▶ [Your objective]: Take the data that follows and return it exactly.

◆ ◆ ◆ ◆ ◆

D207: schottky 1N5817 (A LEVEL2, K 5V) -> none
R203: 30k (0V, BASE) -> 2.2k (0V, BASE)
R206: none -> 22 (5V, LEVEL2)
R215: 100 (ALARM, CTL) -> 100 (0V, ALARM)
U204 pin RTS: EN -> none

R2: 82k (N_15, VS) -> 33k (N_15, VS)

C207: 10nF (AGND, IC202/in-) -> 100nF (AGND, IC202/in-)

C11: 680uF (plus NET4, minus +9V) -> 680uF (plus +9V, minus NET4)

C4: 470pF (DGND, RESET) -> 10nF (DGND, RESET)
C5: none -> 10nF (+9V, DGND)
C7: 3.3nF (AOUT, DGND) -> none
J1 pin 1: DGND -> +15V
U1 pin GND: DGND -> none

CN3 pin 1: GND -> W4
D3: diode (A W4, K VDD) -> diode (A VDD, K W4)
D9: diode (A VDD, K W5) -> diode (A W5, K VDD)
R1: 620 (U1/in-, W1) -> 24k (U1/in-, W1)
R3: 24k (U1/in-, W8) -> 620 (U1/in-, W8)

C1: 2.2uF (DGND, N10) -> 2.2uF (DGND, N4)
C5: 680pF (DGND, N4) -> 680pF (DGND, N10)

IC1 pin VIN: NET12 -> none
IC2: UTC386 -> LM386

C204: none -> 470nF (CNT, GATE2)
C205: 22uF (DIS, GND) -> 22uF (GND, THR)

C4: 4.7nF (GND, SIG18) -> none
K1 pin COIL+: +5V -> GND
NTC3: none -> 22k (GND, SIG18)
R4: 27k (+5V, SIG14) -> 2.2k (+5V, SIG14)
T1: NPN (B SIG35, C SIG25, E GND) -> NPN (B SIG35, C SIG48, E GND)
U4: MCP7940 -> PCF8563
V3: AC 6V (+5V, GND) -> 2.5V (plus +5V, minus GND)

◆ ◆ ◆ ◆ ◆

▶ [Result]:
D207: schottky 1N5817 (A LEVEL2, K 5V) -> none
R203: 30k (0V, BASE) -> 2.2k (0V, BASE)
R206: none -> 22 (5V, LEVEL2)
R215: 100 (ALARM, CTL) -> 100 (0V, ALARM)
U204 pin RTS: EN -> none

R2: 82k (N_15, VS) -> 33k (N_15, VS)

C207: 10nF (AGND, IC202/in-) -> 100nF (AGND, IC202/in-)

C11: 680uF (plus NET4, minus +9V) -> 680uF (plus +9V, minus NET4)

C4: 470pF (DGND, RESET) -> 10nF (DGND, RESET)
C5: none -> 10nF (+9V, DGND)
C7: 3.3nF (AOUT, DGND) -> none
J1 pin 1: DGND -> +15V
U1 pin GND: DGND -> none

CN3 pin 1: GND -> W4
D3: diode (A W4, K VDD) -> diode (A VDD, K W4)
D9: diode (A VDD, K W5) -> diode (A W5, K VDD)
R1: 620 (U1/in-, W1) -> 24k (U1/in-, W1)
R3: 24k (U1/in-, W8) -> 620 (U1/in-, W8)

C1: 2.2uF (DGND, N10) -> 2.2uF (DGND, N4)
C5: 680pF (DGND, N4) -> 680pF (DGND, N10)

IC1 pin VIN: NET12 -> none
IC2: UTC386 -> LM386

C204: none -> 470nF (CNT, GATE2)
C205: 22uF (DIS, GND) -> 22uF (GND, THR)

C4: 4.7nF (GND, SIG18) -> none
K1 pin COIL+: +5V -> GND
NTC3: none -> 22k (GND, SIG18)
R4: 27k (+5V, SIG14) -> 2.2k (+5V, SIG14)
T1: NPN (B SIG35, C SIG25, E GND) -> NPN (B SIG35, C SIG48, E GND)
U4: MCP7940 -> PCF8563
V3: AC 6V (+5V, GND) -> 2.5V (plus +5V, minus GND)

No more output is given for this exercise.